Go line by line through the data below and count those with the string "capsule". Give the number only.

==========

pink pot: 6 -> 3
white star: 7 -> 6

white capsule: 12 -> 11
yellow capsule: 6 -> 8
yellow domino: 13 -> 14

==========

SOLUTION FOR THIS PROBLEM: 2